### Stored data
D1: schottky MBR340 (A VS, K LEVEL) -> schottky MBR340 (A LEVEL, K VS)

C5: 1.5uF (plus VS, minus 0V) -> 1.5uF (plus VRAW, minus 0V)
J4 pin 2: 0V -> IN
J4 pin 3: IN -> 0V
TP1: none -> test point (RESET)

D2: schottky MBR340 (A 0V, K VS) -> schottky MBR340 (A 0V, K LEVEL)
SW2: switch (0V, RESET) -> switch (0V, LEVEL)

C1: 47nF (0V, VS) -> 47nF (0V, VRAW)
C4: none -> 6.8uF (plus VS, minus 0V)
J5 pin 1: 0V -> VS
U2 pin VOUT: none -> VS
---
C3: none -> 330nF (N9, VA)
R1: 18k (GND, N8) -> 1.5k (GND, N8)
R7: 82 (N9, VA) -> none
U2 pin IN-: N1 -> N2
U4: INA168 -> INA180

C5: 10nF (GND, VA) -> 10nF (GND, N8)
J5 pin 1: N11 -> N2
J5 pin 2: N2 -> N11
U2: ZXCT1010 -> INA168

### Required action
Would you quote everything above from the line containing "C1: 47nF (0V, VS) -> 47nF (0V, VRAW)" down to the line containing "U2 pin VOUT: none -> VS"? Include both of those lines and nothing else.

### Result for this task
C1: 47nF (0V, VS) -> 47nF (0V, VRAW)
C4: none -> 6.8uF (plus VS, minus 0V)
J5 pin 1: 0V -> VS
U2 pin VOUT: none -> VS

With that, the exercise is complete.